§ WORK REQUEST
Within these entries, how many lines contain the word "none"? Answer with the number alone.
---------- SOURCE DATA
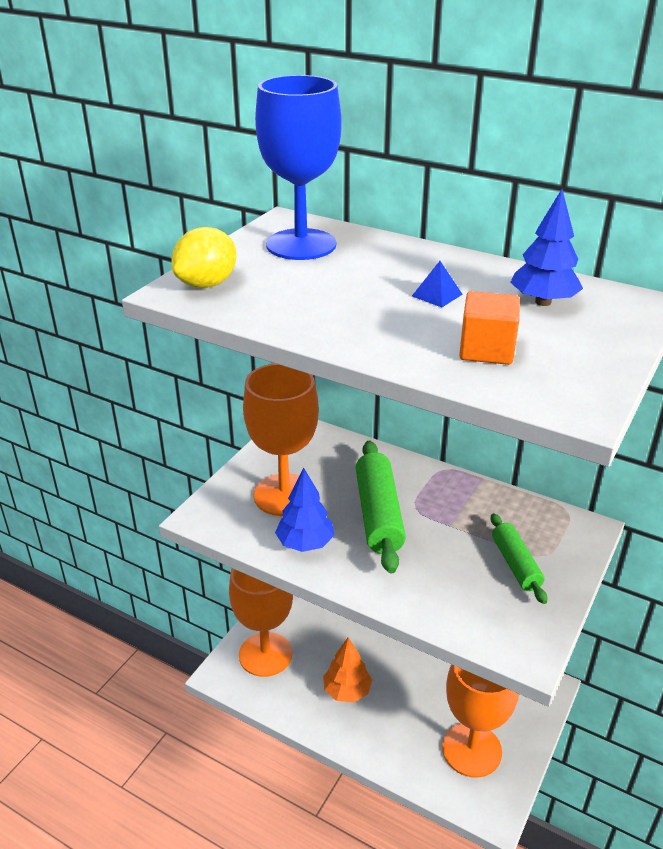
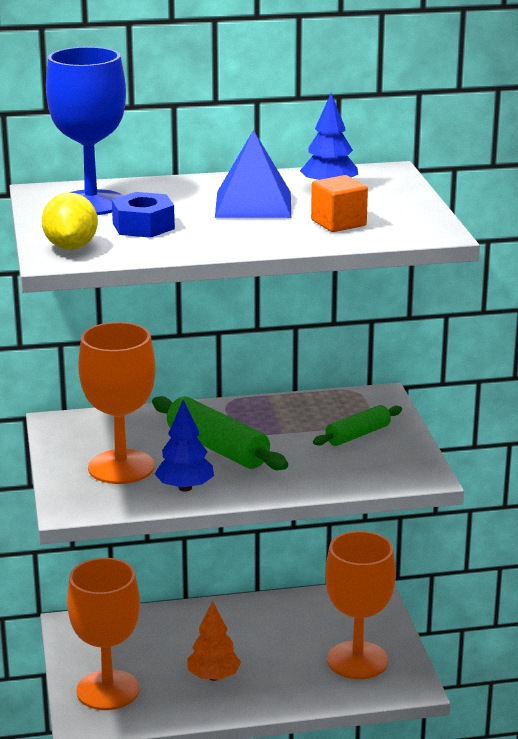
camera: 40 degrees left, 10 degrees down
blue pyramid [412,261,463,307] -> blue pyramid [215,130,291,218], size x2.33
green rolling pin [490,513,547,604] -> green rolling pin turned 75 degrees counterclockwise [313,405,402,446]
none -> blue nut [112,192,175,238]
--------------------
---------- SOURCE DATA
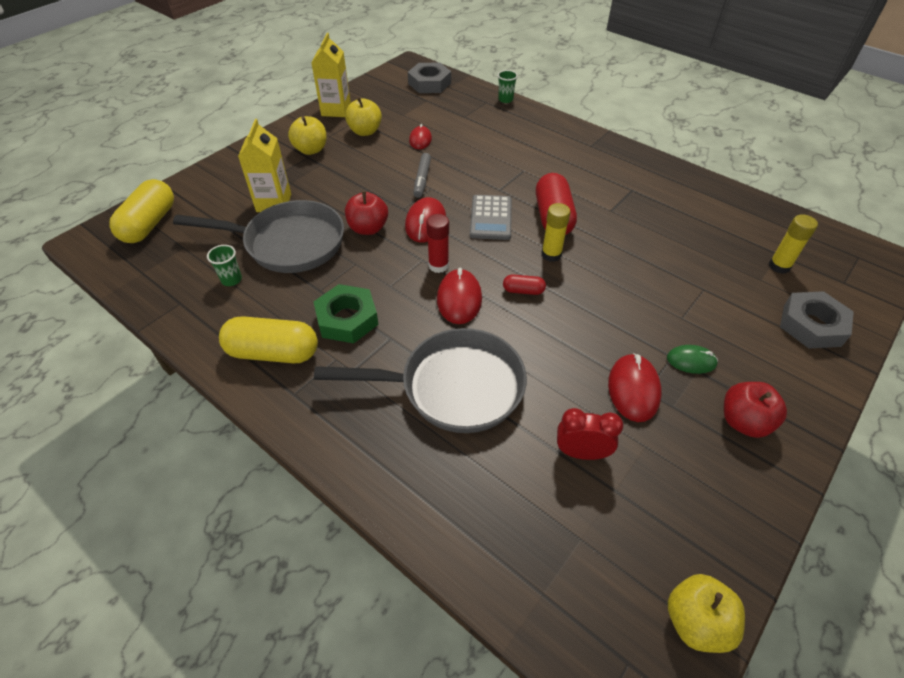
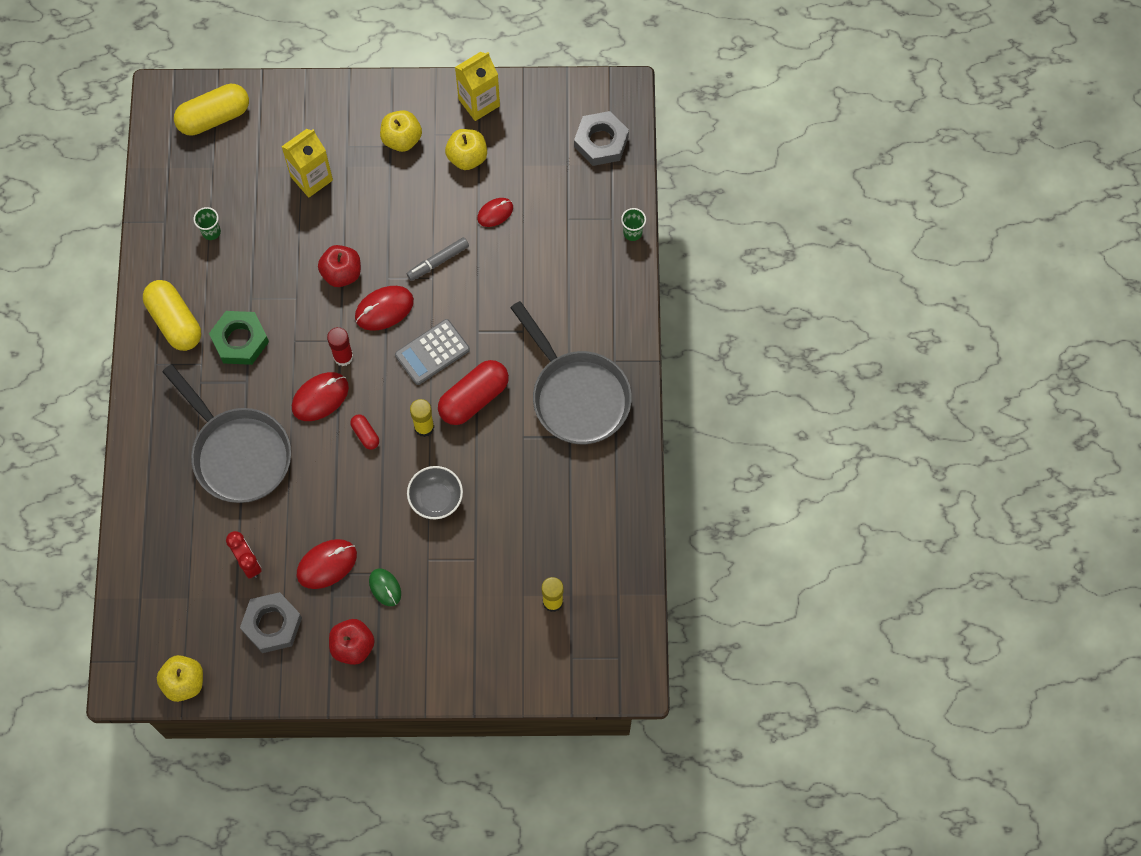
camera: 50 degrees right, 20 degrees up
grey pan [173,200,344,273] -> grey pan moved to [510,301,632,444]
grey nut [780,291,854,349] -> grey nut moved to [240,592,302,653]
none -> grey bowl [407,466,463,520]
--------------------
§ RESPONSE AREA
2